Records drawn from a dataset
*** Begin section ***
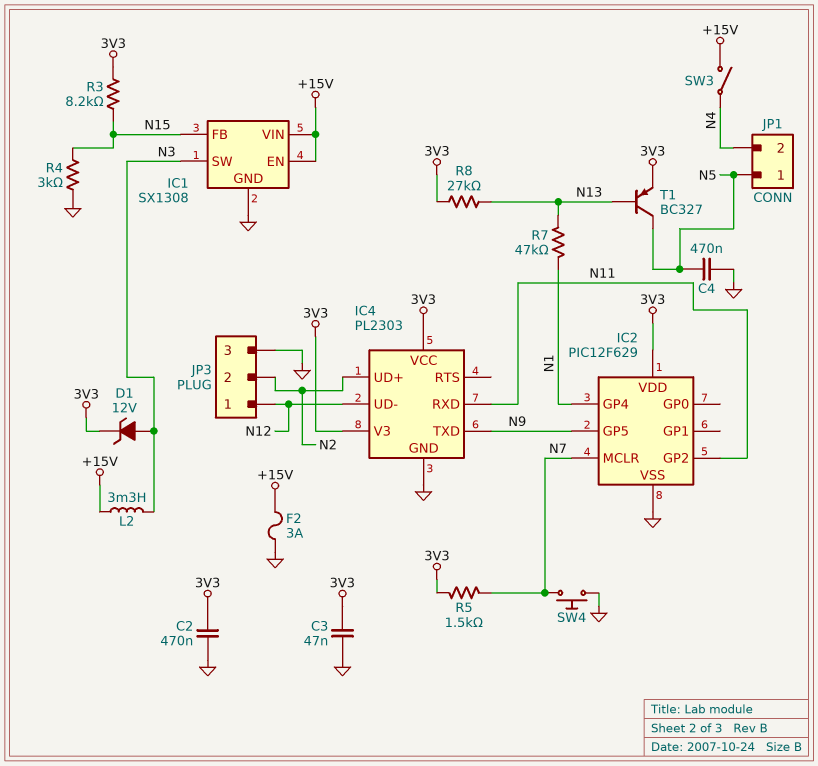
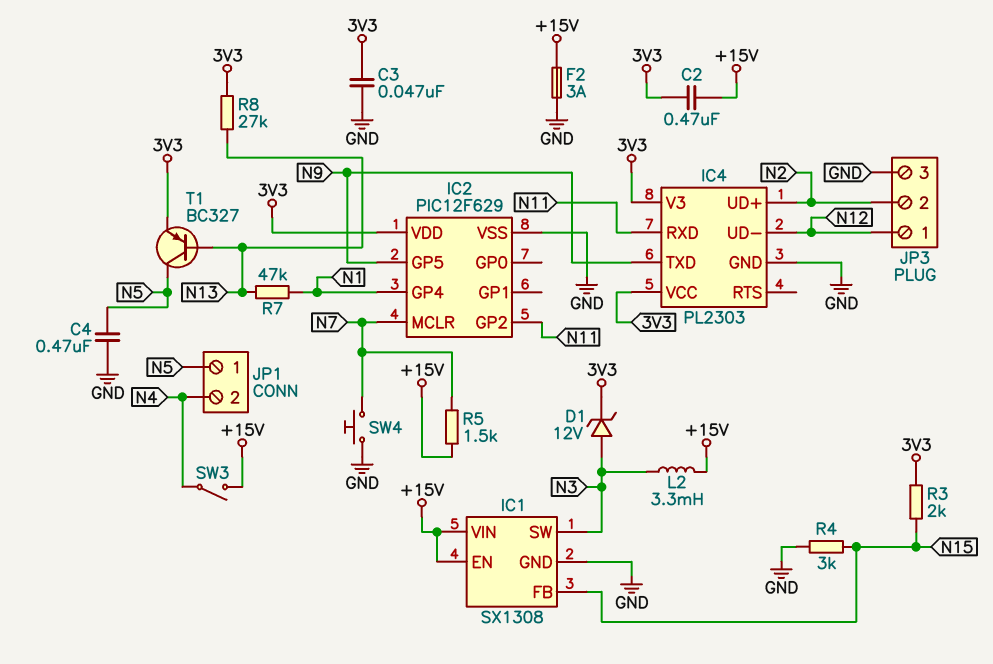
C2: 470nF (3V3, GND) -> 470nF (+15V, 3V3)
R3: 8.2k (3V3, N15) -> 2k (3V3, N15)
R5: 1.5k (3V3, N7) -> 1.5k (+15V, N7)

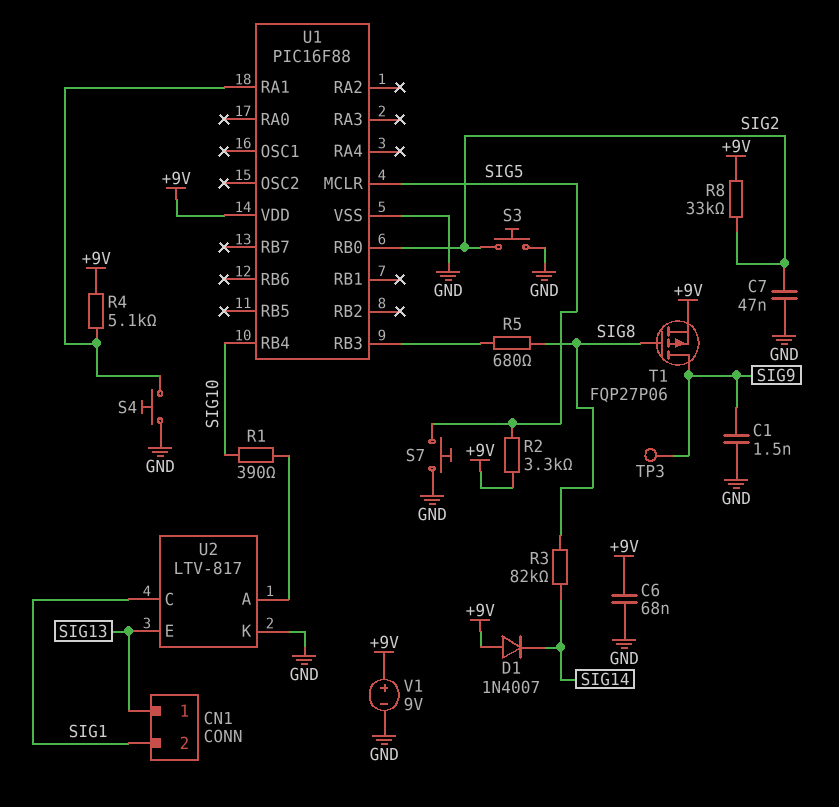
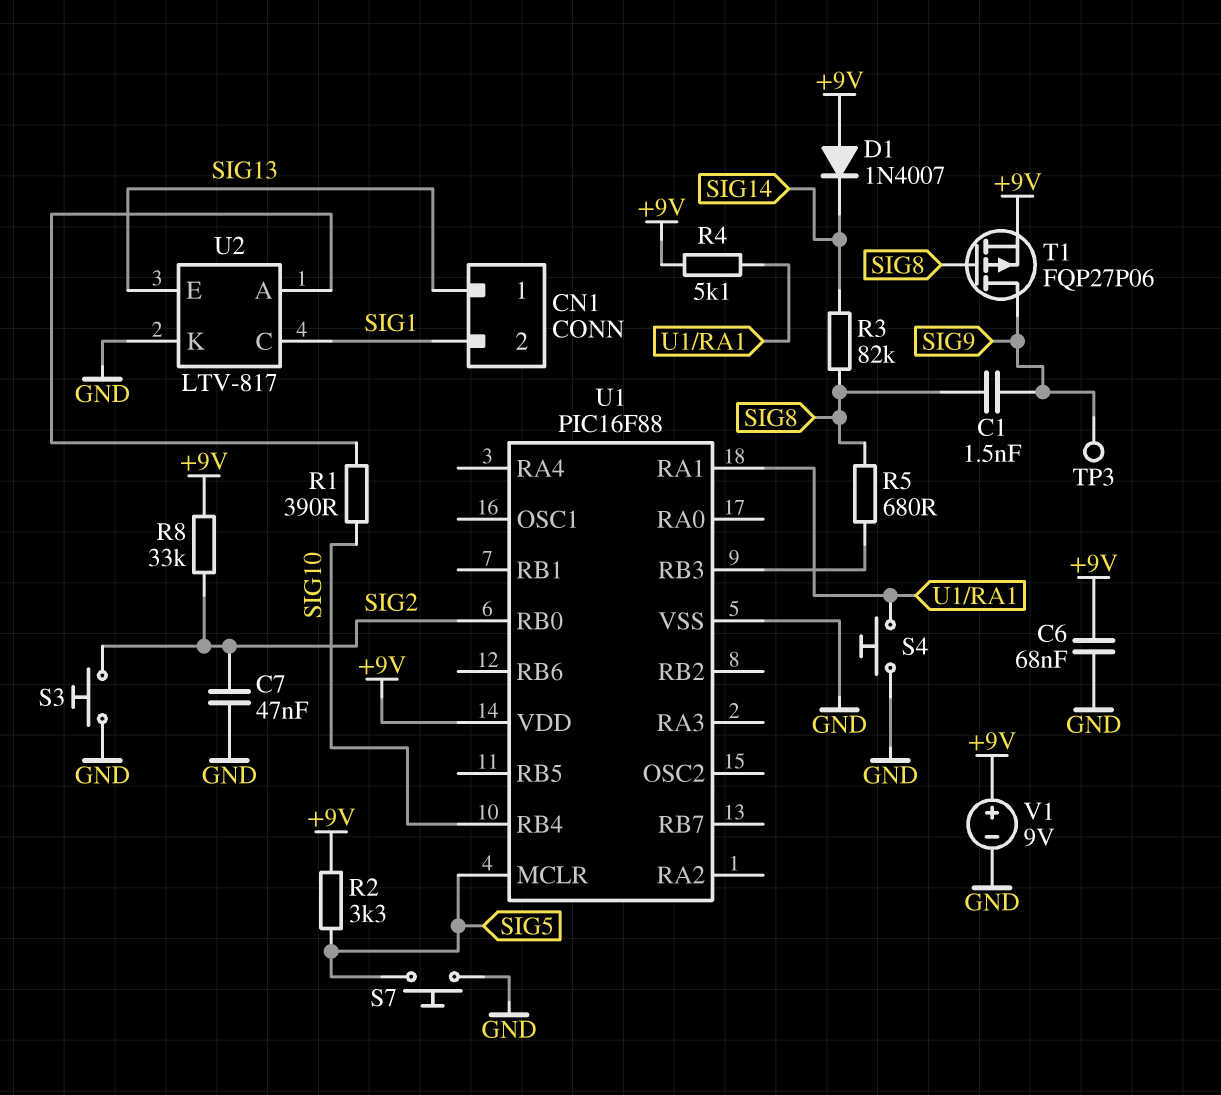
C1: 1.5nF (GND, SIG9) -> 1.5nF (SIG8, SIG9)

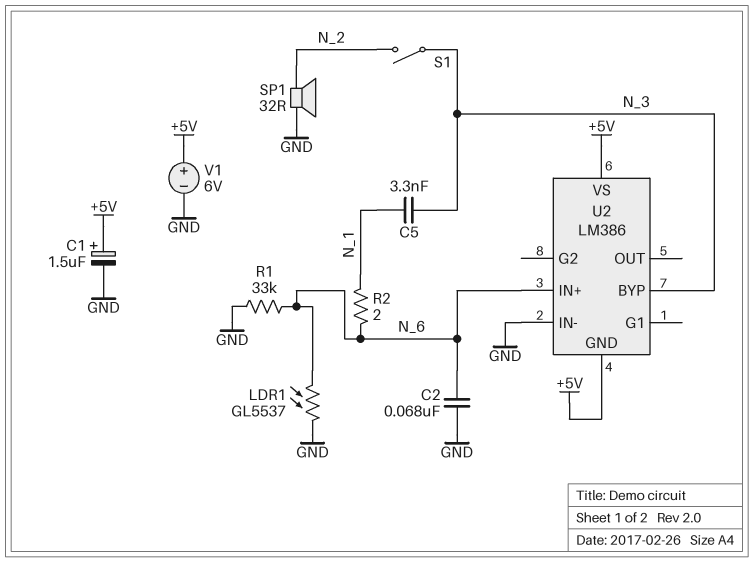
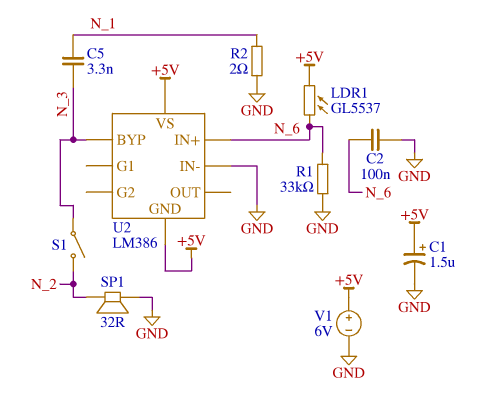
C2: 68nF (GND, N_6) -> 100nF (GND, N_6)
LDR1: GL5537 (GND, N_6) -> GL5537 (+5V, N_6)
R2: 2 (N_1, N_6) -> 2 (GND, N_1)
*** End section ***
What you need to do: The images are to be left out; every line above should be set down exactly.

Answer to this exercise:
C2: 470nF (3V3, GND) -> 470nF (+15V, 3V3)
R3: 8.2k (3V3, N15) -> 2k (3V3, N15)
R5: 1.5k (3V3, N7) -> 1.5k (+15V, N7)

C1: 1.5nF (GND, SIG9) -> 1.5nF (SIG8, SIG9)

C2: 68nF (GND, N_6) -> 100nF (GND, N_6)
LDR1: GL5537 (GND, N_6) -> GL5537 (+5V, N_6)
R2: 2 (N_1, N_6) -> 2 (GND, N_1)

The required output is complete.